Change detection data
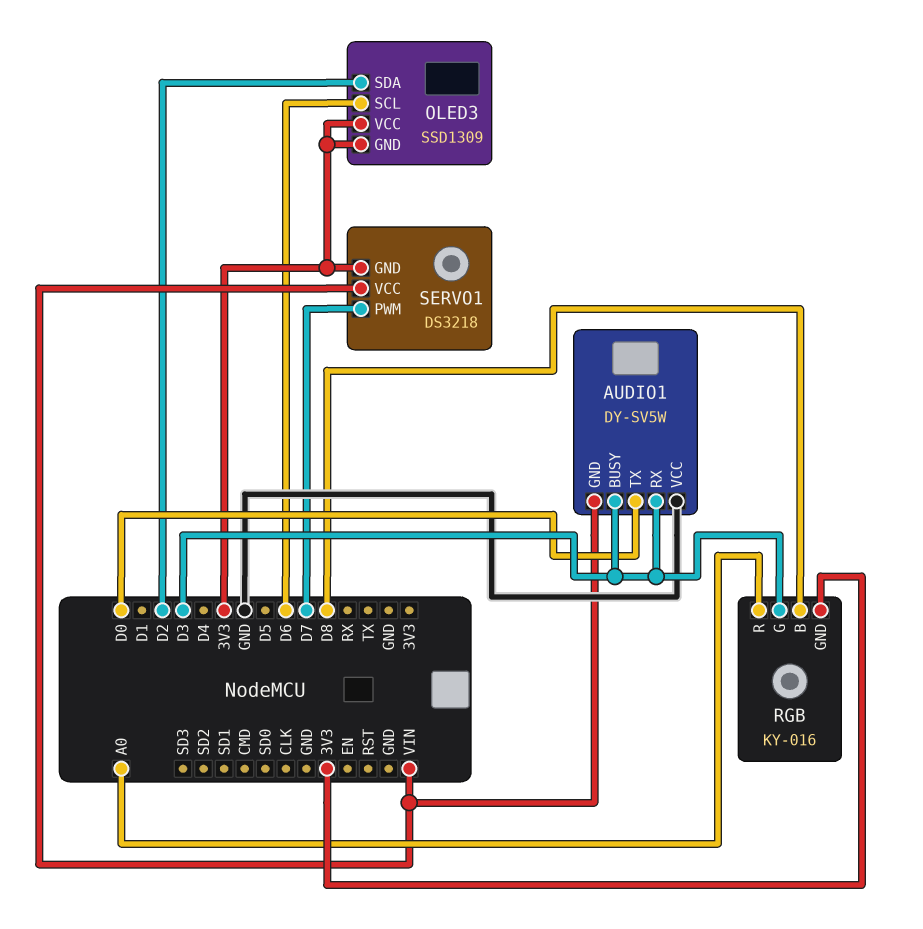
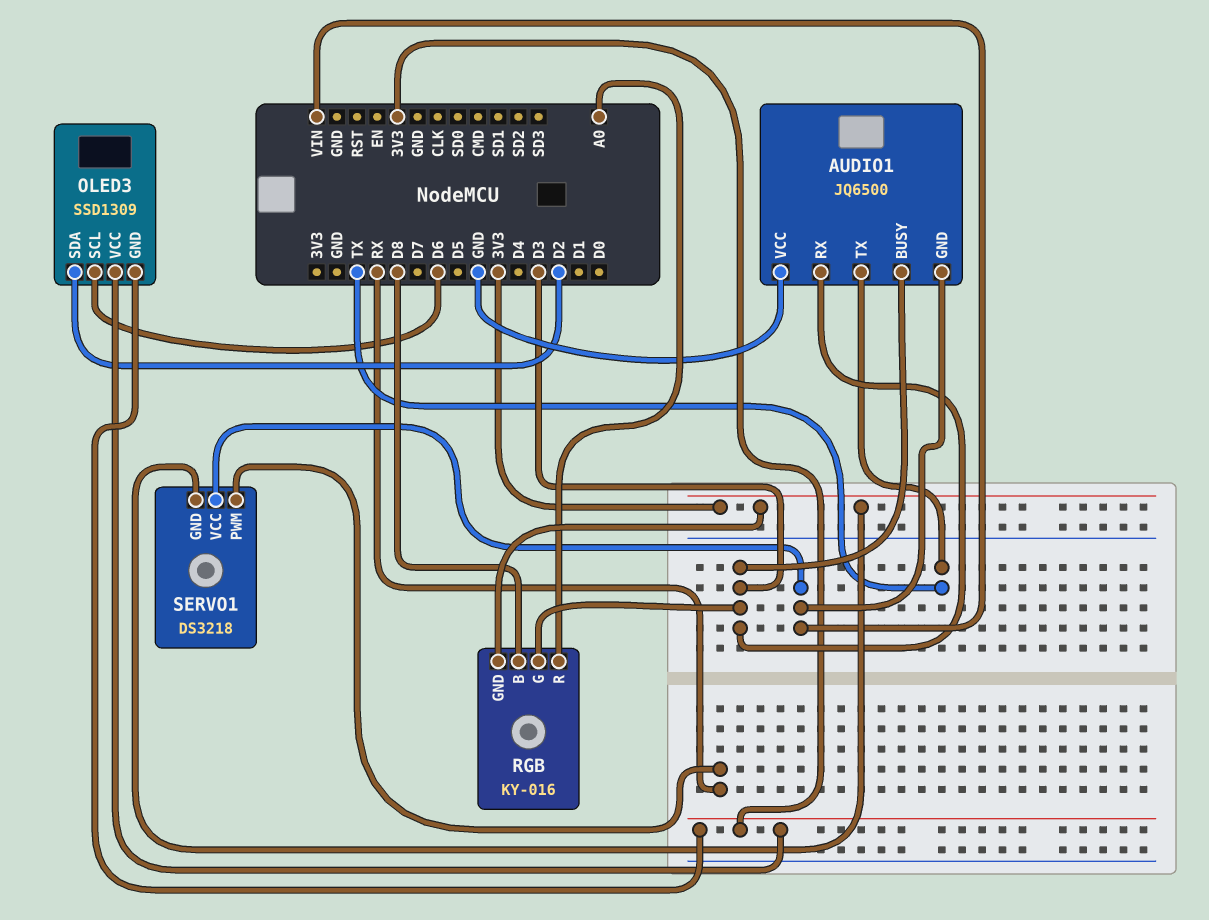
AUDIO1: DY-SV5W -> JQ6500
AUDIO1 pin TX: D0 -> TX
SERVO1 pin PWM: D7 -> RX

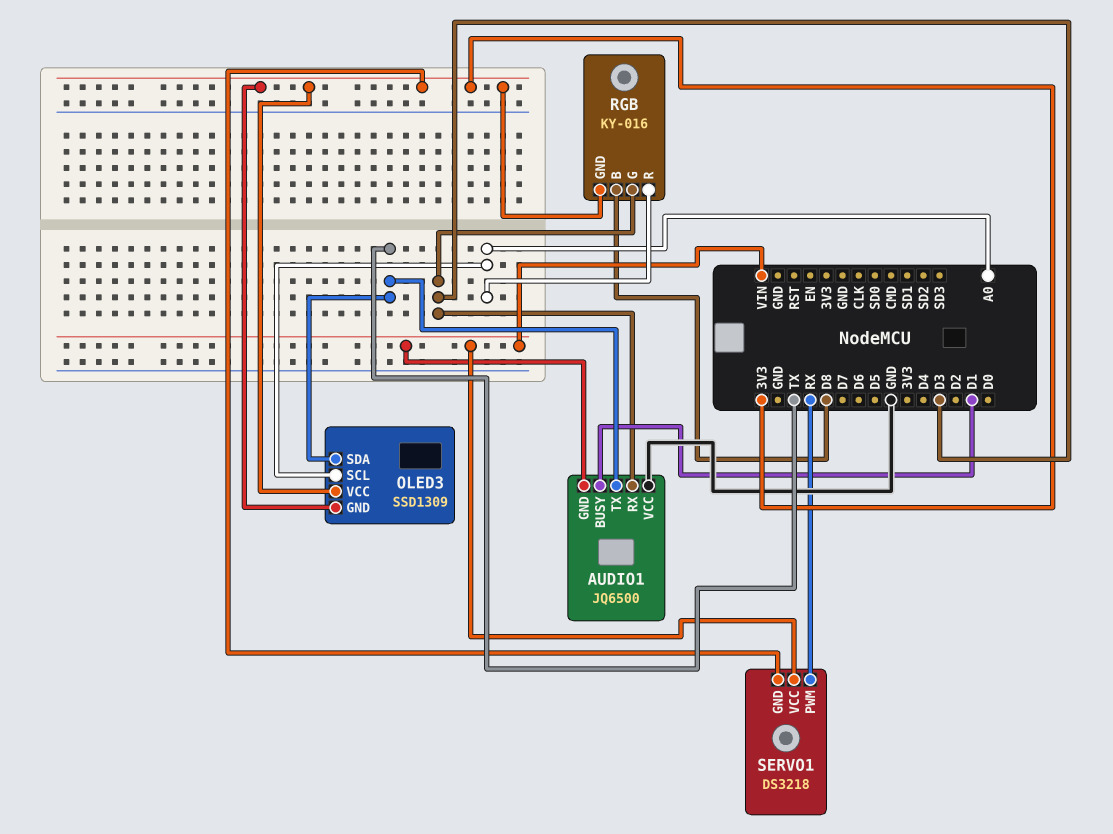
AUDIO1 pin BUSY: D3 -> D1
OLED3 pin SCL: D6 -> A0
OLED3 pin SDA: D2 -> TX

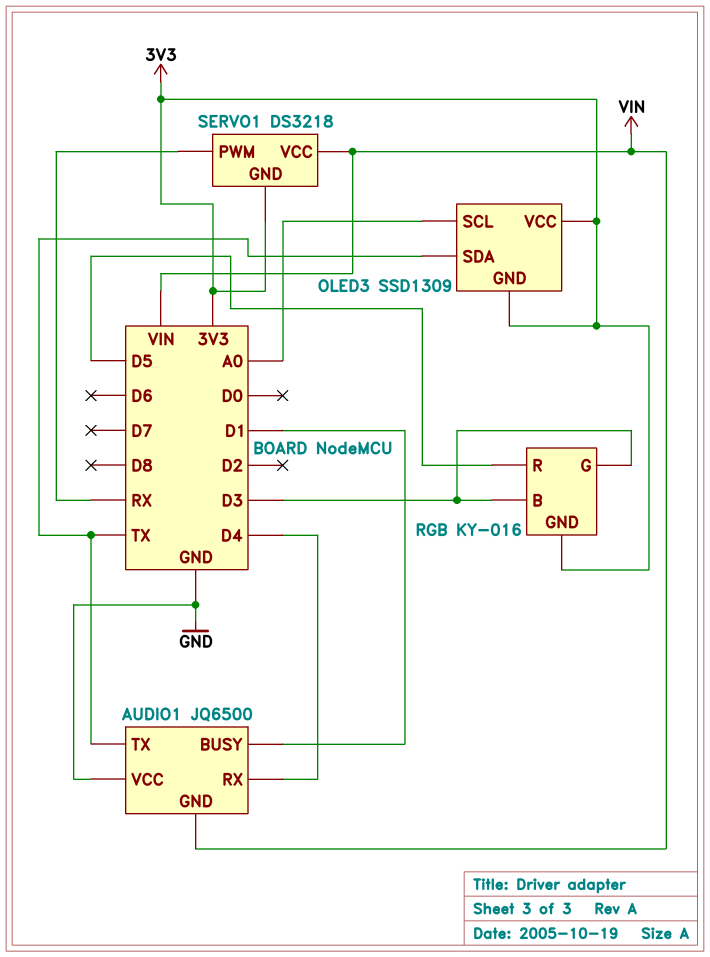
AUDIO1 pin RX: D3 -> D4
RGB pin B: D8 -> D3
RGB pin R: A0 -> D5

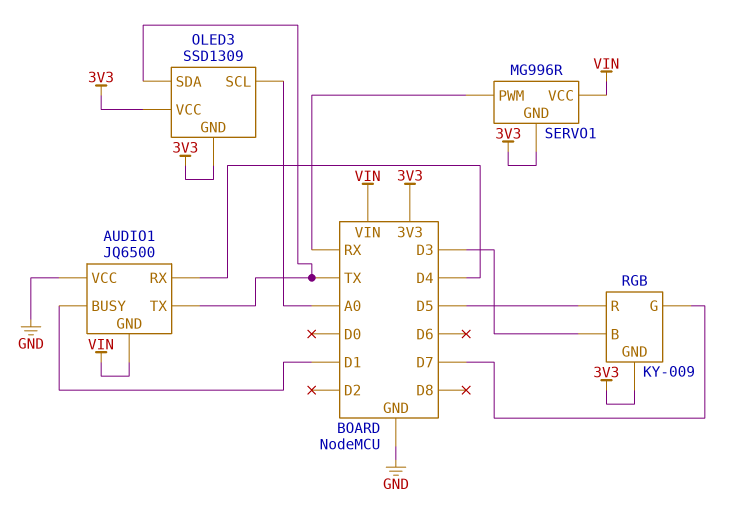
RGB: KY-016 -> KY-009
RGB pin G: D3 -> D7
SERVO1: DS3218 -> MG996R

YOUR INSTRUCTIONS — Print exactly the lines between the line containing "OLED3 pin SDA: D2 -> TX" and the last line of the entries above, including both, and nothing besides; skip the pictures.

WRITTEN ANSWER —
OLED3 pin SDA: D2 -> TX

AUDIO1 pin RX: D3 -> D4
RGB pin B: D8 -> D3
RGB pin R: A0 -> D5

RGB: KY-016 -> KY-009
RGB pin G: D3 -> D7
SERVO1: DS3218 -> MG996R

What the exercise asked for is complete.